** Start **

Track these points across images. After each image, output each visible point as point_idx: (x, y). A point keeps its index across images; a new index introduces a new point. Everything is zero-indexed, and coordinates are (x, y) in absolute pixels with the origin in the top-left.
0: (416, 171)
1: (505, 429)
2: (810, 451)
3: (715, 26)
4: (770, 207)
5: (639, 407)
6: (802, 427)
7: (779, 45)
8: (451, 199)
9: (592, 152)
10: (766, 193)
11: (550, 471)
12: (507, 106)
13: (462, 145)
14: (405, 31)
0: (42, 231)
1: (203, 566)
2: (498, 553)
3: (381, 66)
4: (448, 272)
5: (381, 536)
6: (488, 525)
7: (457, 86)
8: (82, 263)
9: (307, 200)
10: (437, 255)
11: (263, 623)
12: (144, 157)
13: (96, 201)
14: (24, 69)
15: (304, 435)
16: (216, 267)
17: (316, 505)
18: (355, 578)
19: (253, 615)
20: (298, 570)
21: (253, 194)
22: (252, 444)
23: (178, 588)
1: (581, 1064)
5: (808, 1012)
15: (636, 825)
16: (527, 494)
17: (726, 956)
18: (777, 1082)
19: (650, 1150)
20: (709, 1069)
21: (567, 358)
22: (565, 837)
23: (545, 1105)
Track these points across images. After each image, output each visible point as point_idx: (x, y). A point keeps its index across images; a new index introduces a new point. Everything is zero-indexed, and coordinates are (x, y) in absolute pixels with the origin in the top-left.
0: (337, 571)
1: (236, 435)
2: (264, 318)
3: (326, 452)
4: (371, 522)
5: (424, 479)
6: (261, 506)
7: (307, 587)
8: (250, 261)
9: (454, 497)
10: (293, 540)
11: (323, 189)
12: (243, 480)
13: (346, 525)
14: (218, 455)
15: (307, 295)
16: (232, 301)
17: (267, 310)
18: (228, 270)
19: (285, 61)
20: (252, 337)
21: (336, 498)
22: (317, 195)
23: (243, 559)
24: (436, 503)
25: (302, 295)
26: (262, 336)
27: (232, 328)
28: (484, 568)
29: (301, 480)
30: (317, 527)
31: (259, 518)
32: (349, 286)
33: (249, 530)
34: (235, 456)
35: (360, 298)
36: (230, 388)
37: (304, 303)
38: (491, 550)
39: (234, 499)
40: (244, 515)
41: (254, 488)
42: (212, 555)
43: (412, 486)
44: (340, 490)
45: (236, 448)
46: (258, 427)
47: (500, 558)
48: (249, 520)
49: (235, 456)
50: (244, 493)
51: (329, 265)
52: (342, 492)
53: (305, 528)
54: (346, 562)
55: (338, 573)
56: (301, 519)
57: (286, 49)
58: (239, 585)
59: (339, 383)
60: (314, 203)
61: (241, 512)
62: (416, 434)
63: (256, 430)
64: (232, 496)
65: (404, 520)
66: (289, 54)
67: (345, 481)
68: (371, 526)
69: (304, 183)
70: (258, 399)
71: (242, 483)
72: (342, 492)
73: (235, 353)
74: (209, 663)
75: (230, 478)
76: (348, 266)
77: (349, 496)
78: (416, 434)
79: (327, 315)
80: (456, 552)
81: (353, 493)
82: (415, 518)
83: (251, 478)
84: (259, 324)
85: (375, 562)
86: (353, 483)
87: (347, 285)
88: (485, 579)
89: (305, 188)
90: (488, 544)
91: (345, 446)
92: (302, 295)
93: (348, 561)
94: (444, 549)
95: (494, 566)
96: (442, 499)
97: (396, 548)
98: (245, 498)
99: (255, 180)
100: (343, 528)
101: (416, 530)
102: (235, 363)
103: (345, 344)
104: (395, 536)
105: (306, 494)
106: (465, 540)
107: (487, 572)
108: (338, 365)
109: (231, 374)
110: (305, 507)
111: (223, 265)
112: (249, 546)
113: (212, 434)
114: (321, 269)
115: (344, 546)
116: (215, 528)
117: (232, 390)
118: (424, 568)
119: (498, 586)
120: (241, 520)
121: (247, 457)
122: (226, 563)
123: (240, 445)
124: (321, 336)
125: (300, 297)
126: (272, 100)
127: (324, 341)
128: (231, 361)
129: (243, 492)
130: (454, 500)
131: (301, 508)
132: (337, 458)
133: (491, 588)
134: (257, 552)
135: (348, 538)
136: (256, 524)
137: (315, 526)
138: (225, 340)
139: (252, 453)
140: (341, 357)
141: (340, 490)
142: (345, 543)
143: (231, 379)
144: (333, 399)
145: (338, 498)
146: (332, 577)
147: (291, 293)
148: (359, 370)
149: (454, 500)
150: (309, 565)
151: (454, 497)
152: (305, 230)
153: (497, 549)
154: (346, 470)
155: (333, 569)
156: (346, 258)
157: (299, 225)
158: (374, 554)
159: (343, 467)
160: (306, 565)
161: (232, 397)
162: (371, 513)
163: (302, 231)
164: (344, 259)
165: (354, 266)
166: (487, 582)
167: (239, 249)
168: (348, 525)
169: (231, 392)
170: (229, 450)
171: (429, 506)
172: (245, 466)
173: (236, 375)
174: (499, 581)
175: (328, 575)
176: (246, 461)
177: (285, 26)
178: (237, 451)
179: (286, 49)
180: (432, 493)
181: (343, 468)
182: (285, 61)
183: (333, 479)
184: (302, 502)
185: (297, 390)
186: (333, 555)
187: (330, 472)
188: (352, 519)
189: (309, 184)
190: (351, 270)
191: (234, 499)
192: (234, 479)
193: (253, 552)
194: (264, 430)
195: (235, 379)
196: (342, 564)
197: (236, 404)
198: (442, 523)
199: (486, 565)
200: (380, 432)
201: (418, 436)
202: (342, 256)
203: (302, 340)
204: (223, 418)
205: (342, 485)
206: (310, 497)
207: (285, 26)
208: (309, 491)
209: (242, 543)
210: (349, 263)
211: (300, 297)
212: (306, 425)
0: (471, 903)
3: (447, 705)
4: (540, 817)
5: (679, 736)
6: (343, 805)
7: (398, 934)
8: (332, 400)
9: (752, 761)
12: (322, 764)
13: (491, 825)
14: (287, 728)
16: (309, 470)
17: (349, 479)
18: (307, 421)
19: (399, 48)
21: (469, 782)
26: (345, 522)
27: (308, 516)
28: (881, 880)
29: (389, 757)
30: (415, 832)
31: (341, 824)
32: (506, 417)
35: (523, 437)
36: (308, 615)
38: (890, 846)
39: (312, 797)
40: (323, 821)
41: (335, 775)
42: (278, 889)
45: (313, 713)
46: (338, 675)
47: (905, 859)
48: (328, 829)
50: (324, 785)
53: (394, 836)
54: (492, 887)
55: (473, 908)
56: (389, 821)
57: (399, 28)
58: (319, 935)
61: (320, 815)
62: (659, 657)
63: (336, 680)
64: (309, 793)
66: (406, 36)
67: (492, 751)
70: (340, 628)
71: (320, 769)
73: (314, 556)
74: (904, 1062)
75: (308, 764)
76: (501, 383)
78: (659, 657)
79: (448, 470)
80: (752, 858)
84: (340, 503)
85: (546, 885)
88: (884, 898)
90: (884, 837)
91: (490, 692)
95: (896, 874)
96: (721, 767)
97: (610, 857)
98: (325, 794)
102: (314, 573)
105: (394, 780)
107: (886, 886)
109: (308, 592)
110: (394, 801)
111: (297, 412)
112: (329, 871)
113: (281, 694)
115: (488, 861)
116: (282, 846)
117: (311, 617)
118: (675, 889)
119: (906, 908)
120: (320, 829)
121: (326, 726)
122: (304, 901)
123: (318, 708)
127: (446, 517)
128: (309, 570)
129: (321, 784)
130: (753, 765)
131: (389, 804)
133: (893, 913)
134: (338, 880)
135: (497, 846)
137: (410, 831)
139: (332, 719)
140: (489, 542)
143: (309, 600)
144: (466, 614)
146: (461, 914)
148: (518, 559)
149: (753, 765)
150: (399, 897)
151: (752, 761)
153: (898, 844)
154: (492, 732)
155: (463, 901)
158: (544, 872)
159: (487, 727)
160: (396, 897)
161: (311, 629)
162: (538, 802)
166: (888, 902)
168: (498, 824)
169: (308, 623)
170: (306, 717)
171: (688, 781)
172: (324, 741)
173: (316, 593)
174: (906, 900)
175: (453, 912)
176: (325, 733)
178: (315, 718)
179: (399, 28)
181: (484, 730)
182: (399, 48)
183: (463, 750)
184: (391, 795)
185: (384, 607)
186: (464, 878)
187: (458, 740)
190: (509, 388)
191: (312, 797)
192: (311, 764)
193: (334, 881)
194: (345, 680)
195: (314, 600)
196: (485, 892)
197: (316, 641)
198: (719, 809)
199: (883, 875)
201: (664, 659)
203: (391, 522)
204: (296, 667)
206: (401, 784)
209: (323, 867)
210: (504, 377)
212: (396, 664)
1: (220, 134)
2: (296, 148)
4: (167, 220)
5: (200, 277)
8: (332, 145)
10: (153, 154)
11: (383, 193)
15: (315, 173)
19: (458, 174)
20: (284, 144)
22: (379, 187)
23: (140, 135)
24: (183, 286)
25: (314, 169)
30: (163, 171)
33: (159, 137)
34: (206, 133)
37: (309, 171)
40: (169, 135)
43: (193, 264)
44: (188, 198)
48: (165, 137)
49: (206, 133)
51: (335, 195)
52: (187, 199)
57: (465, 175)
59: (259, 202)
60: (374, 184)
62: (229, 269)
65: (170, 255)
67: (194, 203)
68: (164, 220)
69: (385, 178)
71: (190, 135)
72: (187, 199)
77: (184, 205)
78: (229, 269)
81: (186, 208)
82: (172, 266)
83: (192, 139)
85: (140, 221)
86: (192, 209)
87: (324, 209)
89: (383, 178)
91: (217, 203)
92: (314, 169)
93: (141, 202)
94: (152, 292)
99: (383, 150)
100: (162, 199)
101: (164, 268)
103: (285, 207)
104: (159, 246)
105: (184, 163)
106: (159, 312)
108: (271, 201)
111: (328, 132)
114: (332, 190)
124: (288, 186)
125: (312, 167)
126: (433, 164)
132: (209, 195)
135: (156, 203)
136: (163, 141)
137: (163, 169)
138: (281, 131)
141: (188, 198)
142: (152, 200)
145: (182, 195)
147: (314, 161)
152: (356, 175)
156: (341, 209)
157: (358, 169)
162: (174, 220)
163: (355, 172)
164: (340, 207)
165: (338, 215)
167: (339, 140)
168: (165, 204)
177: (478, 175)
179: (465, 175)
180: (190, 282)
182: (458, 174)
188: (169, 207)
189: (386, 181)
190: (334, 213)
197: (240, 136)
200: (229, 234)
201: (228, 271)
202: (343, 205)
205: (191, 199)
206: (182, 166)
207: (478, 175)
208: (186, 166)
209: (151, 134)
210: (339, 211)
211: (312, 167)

** End **

> GIVEN EXERCISE: Rewrite the data from its first line through the line containing "23: (545, 1105)", putting "upper-left" in place of "top-left" and leaving everything else unchanged.

> IN RESPONSE:
Track these points across images. After each image, output each visible point as point_idx: (x, y). A point keeps its index across images; a new index introduces a new point. Everything is zero-indexed, and coordinates are (x, y) in absolute pixels with the origin in the upper-left.
0: (416, 171)
1: (505, 429)
2: (810, 451)
3: (715, 26)
4: (770, 207)
5: (639, 407)
6: (802, 427)
7: (779, 45)
8: (451, 199)
9: (592, 152)
10: (766, 193)
11: (550, 471)
12: (507, 106)
13: (462, 145)
14: (405, 31)
0: (42, 231)
1: (203, 566)
2: (498, 553)
3: (381, 66)
4: (448, 272)
5: (381, 536)
6: (488, 525)
7: (457, 86)
8: (82, 263)
9: (307, 200)
10: (437, 255)
11: (263, 623)
12: (144, 157)
13: (96, 201)
14: (24, 69)
15: (304, 435)
16: (216, 267)
17: (316, 505)
18: (355, 578)
19: (253, 615)
20: (298, 570)
21: (253, 194)
22: (252, 444)
23: (178, 588)
1: (581, 1064)
5: (808, 1012)
15: (636, 825)
16: (527, 494)
17: (726, 956)
18: (777, 1082)
19: (650, 1150)
20: (709, 1069)
21: (567, 358)
22: (565, 837)
23: (545, 1105)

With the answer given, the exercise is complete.